PROBLEM DESCRIPTION
All of the records must be restated exactly, with every line complete.

*** Opening RECORDED INFORMATION ***

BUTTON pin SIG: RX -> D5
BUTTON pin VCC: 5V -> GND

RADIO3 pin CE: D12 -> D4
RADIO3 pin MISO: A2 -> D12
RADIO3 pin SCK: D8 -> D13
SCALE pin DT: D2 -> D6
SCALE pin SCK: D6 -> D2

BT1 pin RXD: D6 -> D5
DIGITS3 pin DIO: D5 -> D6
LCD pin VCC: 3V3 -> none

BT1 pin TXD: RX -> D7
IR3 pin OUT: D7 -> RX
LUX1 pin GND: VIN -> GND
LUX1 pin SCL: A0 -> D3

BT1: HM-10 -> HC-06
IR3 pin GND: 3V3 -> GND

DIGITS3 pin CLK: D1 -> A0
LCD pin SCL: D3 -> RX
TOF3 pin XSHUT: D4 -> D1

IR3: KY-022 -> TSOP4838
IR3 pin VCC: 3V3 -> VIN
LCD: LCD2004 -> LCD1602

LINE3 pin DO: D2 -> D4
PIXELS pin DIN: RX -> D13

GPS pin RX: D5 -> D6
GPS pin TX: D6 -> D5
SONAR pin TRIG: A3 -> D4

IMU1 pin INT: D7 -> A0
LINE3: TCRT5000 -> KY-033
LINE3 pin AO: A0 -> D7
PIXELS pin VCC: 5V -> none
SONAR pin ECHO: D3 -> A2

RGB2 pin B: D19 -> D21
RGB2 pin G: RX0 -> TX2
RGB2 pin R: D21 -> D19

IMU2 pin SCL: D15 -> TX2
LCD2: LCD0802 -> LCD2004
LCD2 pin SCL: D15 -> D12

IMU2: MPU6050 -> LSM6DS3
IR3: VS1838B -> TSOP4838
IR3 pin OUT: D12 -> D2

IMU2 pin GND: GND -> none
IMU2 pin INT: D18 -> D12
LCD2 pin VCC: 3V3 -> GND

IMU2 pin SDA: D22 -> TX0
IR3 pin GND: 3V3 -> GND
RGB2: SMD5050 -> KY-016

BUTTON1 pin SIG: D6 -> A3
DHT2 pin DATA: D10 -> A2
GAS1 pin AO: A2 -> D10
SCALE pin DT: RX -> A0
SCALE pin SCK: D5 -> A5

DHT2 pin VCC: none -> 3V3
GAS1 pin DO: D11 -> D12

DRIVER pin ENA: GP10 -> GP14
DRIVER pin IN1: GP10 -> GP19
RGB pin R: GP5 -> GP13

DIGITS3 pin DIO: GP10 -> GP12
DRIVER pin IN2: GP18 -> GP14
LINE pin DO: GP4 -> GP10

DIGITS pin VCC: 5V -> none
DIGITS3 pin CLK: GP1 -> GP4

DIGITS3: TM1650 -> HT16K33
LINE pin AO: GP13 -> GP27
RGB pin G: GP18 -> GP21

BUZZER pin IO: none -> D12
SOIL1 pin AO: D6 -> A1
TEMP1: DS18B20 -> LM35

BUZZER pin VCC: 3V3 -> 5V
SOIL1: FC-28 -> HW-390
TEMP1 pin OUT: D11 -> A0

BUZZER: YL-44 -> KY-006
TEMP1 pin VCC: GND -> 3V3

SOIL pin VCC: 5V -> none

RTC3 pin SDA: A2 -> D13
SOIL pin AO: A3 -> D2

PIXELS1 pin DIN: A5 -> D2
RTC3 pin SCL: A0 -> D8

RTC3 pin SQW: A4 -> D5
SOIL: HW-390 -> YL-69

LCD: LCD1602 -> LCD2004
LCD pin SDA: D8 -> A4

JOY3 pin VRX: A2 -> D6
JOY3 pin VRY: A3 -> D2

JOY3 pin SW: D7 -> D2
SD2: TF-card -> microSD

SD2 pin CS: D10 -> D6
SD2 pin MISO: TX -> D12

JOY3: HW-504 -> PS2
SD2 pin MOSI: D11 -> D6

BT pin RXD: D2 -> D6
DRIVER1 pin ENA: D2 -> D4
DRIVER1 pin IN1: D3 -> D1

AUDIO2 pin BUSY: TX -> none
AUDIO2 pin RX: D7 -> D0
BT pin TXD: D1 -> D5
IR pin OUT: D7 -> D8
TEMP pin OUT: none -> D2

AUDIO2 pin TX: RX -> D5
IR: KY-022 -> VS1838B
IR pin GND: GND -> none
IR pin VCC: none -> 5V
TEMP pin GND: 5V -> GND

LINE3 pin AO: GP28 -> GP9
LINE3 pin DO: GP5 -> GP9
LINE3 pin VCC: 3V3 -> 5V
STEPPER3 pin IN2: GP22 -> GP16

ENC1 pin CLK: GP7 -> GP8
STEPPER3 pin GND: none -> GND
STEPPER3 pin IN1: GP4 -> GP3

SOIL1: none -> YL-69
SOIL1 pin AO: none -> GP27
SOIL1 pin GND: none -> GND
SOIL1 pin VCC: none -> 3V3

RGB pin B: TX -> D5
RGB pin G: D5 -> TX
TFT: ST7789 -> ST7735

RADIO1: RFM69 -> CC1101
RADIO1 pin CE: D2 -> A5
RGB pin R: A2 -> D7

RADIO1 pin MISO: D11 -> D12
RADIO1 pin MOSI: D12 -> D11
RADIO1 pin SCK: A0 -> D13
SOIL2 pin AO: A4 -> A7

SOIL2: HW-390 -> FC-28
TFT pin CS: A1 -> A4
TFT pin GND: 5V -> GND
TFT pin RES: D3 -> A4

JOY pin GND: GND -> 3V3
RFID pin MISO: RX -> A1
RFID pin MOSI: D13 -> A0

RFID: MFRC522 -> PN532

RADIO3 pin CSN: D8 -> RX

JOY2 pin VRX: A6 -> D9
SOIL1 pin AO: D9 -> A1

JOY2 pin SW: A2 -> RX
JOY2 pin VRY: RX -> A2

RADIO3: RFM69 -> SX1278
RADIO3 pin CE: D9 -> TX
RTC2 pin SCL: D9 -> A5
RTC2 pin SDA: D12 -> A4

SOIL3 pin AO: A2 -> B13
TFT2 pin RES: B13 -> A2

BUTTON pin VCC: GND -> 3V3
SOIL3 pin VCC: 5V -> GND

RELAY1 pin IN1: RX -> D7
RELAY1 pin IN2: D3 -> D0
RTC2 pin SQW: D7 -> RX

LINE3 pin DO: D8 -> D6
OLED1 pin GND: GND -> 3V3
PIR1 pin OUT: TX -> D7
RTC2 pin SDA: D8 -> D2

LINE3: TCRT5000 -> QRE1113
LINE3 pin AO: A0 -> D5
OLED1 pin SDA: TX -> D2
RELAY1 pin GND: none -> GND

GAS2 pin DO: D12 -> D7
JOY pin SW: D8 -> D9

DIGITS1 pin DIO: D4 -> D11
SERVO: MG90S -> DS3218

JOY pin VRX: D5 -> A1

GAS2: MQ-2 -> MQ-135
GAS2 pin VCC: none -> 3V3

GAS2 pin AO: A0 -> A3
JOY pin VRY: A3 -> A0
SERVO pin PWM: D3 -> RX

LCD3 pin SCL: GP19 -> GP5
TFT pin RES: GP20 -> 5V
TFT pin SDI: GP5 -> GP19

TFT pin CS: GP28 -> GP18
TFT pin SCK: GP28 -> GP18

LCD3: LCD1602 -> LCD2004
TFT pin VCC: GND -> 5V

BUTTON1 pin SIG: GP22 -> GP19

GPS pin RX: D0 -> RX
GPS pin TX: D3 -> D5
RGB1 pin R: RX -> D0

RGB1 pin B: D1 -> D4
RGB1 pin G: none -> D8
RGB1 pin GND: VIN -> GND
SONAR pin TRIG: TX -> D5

*** Closing RECORDED INFORMATION ***

RESULT
BUTTON pin SIG: RX -> D5
BUTTON pin VCC: 5V -> GND

RADIO3 pin CE: D12 -> D4
RADIO3 pin MISO: A2 -> D12
RADIO3 pin SCK: D8 -> D13
SCALE pin DT: D2 -> D6
SCALE pin SCK: D6 -> D2

BT1 pin RXD: D6 -> D5
DIGITS3 pin DIO: D5 -> D6
LCD pin VCC: 3V3 -> none

BT1 pin TXD: RX -> D7
IR3 pin OUT: D7 -> RX
LUX1 pin GND: VIN -> GND
LUX1 pin SCL: A0 -> D3

BT1: HM-10 -> HC-06
IR3 pin GND: 3V3 -> GND

DIGITS3 pin CLK: D1 -> A0
LCD pin SCL: D3 -> RX
TOF3 pin XSHUT: D4 -> D1

IR3: KY-022 -> TSOP4838
IR3 pin VCC: 3V3 -> VIN
LCD: LCD2004 -> LCD1602

LINE3 pin DO: D2 -> D4
PIXELS pin DIN: RX -> D13

GPS pin RX: D5 -> D6
GPS pin TX: D6 -> D5
SONAR pin TRIG: A3 -> D4

IMU1 pin INT: D7 -> A0
LINE3: TCRT5000 -> KY-033
LINE3 pin AO: A0 -> D7
PIXELS pin VCC: 5V -> none
SONAR pin ECHO: D3 -> A2

RGB2 pin B: D19 -> D21
RGB2 pin G: RX0 -> TX2
RGB2 pin R: D21 -> D19

IMU2 pin SCL: D15 -> TX2
LCD2: LCD0802 -> LCD2004
LCD2 pin SCL: D15 -> D12

IMU2: MPU6050 -> LSM6DS3
IR3: VS1838B -> TSOP4838
IR3 pin OUT: D12 -> D2

IMU2 pin GND: GND -> none
IMU2 pin INT: D18 -> D12
LCD2 pin VCC: 3V3 -> GND

IMU2 pin SDA: D22 -> TX0
IR3 pin GND: 3V3 -> GND
RGB2: SMD5050 -> KY-016

BUTTON1 pin SIG: D6 -> A3
DHT2 pin DATA: D10 -> A2
GAS1 pin AO: A2 -> D10
SCALE pin DT: RX -> A0
SCALE pin SCK: D5 -> A5

DHT2 pin VCC: none -> 3V3
GAS1 pin DO: D11 -> D12

DRIVER pin ENA: GP10 -> GP14
DRIVER pin IN1: GP10 -> GP19
RGB pin R: GP5 -> GP13

DIGITS3 pin DIO: GP10 -> GP12
DRIVER pin IN2: GP18 -> GP14
LINE pin DO: GP4 -> GP10

DIGITS pin VCC: 5V -> none
DIGITS3 pin CLK: GP1 -> GP4

DIGITS3: TM1650 -> HT16K33
LINE pin AO: GP13 -> GP27
RGB pin G: GP18 -> GP21

BUZZER pin IO: none -> D12
SOIL1 pin AO: D6 -> A1
TEMP1: DS18B20 -> LM35

BUZZER pin VCC: 3V3 -> 5V
SOIL1: FC-28 -> HW-390
TEMP1 pin OUT: D11 -> A0

BUZZER: YL-44 -> KY-006
TEMP1 pin VCC: GND -> 3V3

SOIL pin VCC: 5V -> none

RTC3 pin SDA: A2 -> D13
SOIL pin AO: A3 -> D2

PIXELS1 pin DIN: A5 -> D2
RTC3 pin SCL: A0 -> D8

RTC3 pin SQW: A4 -> D5
SOIL: HW-390 -> YL-69

LCD: LCD1602 -> LCD2004
LCD pin SDA: D8 -> A4

JOY3 pin VRX: A2 -> D6
JOY3 pin VRY: A3 -> D2

JOY3 pin SW: D7 -> D2
SD2: TF-card -> microSD

SD2 pin CS: D10 -> D6
SD2 pin MISO: TX -> D12

JOY3: HW-504 -> PS2
SD2 pin MOSI: D11 -> D6

BT pin RXD: D2 -> D6
DRIVER1 pin ENA: D2 -> D4
DRIVER1 pin IN1: D3 -> D1

AUDIO2 pin BUSY: TX -> none
AUDIO2 pin RX: D7 -> D0
BT pin TXD: D1 -> D5
IR pin OUT: D7 -> D8
TEMP pin OUT: none -> D2

AUDIO2 pin TX: RX -> D5
IR: KY-022 -> VS1838B
IR pin GND: GND -> none
IR pin VCC: none -> 5V
TEMP pin GND: 5V -> GND

LINE3 pin AO: GP28 -> GP9
LINE3 pin DO: GP5 -> GP9
LINE3 pin VCC: 3V3 -> 5V
STEPPER3 pin IN2: GP22 -> GP16

ENC1 pin CLK: GP7 -> GP8
STEPPER3 pin GND: none -> GND
STEPPER3 pin IN1: GP4 -> GP3

SOIL1: none -> YL-69
SOIL1 pin AO: none -> GP27
SOIL1 pin GND: none -> GND
SOIL1 pin VCC: none -> 3V3

RGB pin B: TX -> D5
RGB pin G: D5 -> TX
TFT: ST7789 -> ST7735

RADIO1: RFM69 -> CC1101
RADIO1 pin CE: D2 -> A5
RGB pin R: A2 -> D7

RADIO1 pin MISO: D11 -> D12
RADIO1 pin MOSI: D12 -> D11
RADIO1 pin SCK: A0 -> D13
SOIL2 pin AO: A4 -> A7

SOIL2: HW-390 -> FC-28
TFT pin CS: A1 -> A4
TFT pin GND: 5V -> GND
TFT pin RES: D3 -> A4

JOY pin GND: GND -> 3V3
RFID pin MISO: RX -> A1
RFID pin MOSI: D13 -> A0

RFID: MFRC522 -> PN532

RADIO3 pin CSN: D8 -> RX

JOY2 pin VRX: A6 -> D9
SOIL1 pin AO: D9 -> A1

JOY2 pin SW: A2 -> RX
JOY2 pin VRY: RX -> A2

RADIO3: RFM69 -> SX1278
RADIO3 pin CE: D9 -> TX
RTC2 pin SCL: D9 -> A5
RTC2 pin SDA: D12 -> A4

SOIL3 pin AO: A2 -> B13
TFT2 pin RES: B13 -> A2

BUTTON pin VCC: GND -> 3V3
SOIL3 pin VCC: 5V -> GND

RELAY1 pin IN1: RX -> D7
RELAY1 pin IN2: D3 -> D0
RTC2 pin SQW: D7 -> RX

LINE3 pin DO: D8 -> D6
OLED1 pin GND: GND -> 3V3
PIR1 pin OUT: TX -> D7
RTC2 pin SDA: D8 -> D2

LINE3: TCRT5000 -> QRE1113
LINE3 pin AO: A0 -> D5
OLED1 pin SDA: TX -> D2
RELAY1 pin GND: none -> GND

GAS2 pin DO: D12 -> D7
JOY pin SW: D8 -> D9

DIGITS1 pin DIO: D4 -> D11
SERVO: MG90S -> DS3218

JOY pin VRX: D5 -> A1

GAS2: MQ-2 -> MQ-135
GAS2 pin VCC: none -> 3V3

GAS2 pin AO: A0 -> A3
JOY pin VRY: A3 -> A0
SERVO pin PWM: D3 -> RX

LCD3 pin SCL: GP19 -> GP5
TFT pin RES: GP20 -> 5V
TFT pin SDI: GP5 -> GP19

TFT pin CS: GP28 -> GP18
TFT pin SCK: GP28 -> GP18

LCD3: LCD1602 -> LCD2004
TFT pin VCC: GND -> 5V

BUTTON1 pin SIG: GP22 -> GP19

GPS pin RX: D0 -> RX
GPS pin TX: D3 -> D5
RGB1 pin R: RX -> D0

RGB1 pin B: D1 -> D4
RGB1 pin G: none -> D8
RGB1 pin GND: VIN -> GND
SONAR pin TRIG: TX -> D5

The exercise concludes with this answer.